*** RECORDS SHOWN ***

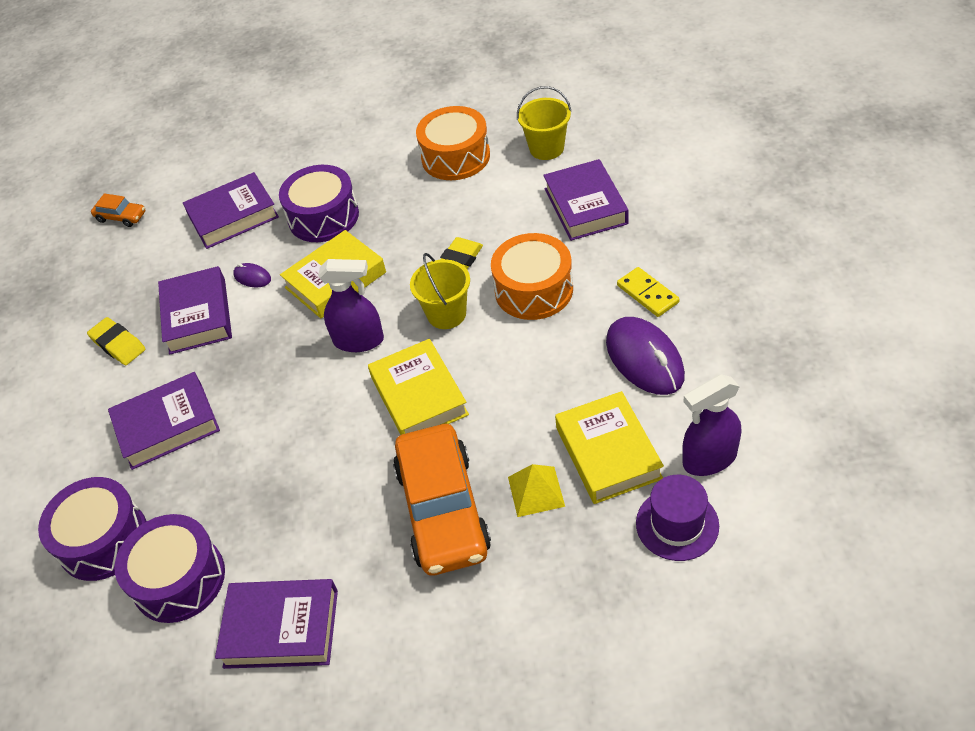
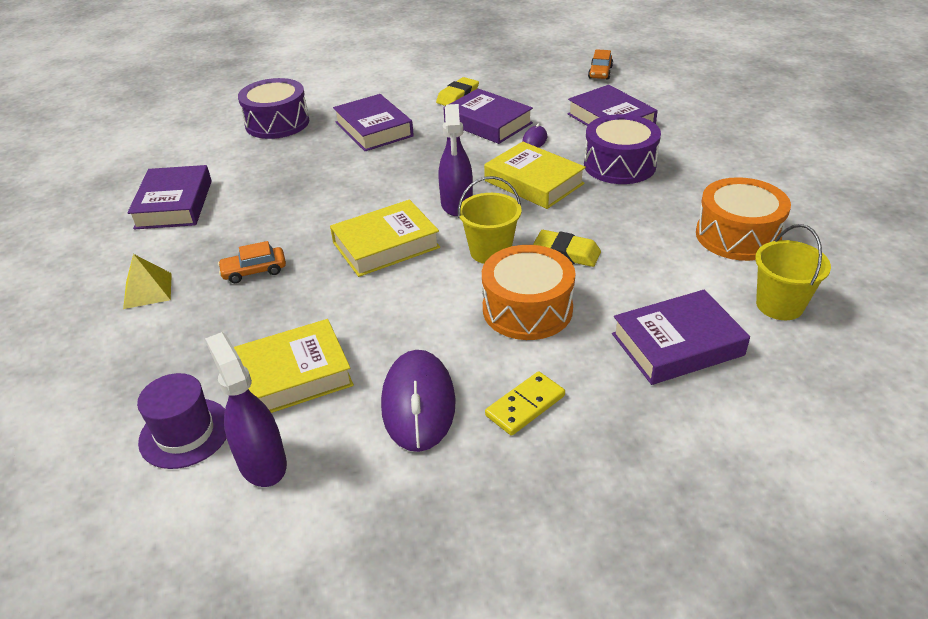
camera: 80 degrees right, 10 degrees down
purple drum [115,514,225,623] -> none
purple book [158,266,232,355] -> purple book turned 60 degrees clockwise [444,89,533,144]
orange car [393,424,491,575] -> orange car [218,241,286,283], size x0.44
yellow pyramid [508,464,565,517] -> yellow pyramid moved to [123,254,172,309]
purple mouse [606,317,685,395] -> purple mouse turned 60 degrees counterclockwise [381,350,456,452]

***

EXERCISE DESCRIPTION ->
Write out all the data exactly, minus pictures.

ANSWER BOX ->
camera: 80 degrees right, 10 degrees down
purple drum [115,514,225,623] -> none
purple book [158,266,232,355] -> purple book turned 60 degrees clockwise [444,89,533,144]
orange car [393,424,491,575] -> orange car [218,241,286,283], size x0.44
yellow pyramid [508,464,565,517] -> yellow pyramid moved to [123,254,172,309]
purple mouse [606,317,685,395] -> purple mouse turned 60 degrees counterclockwise [381,350,456,452]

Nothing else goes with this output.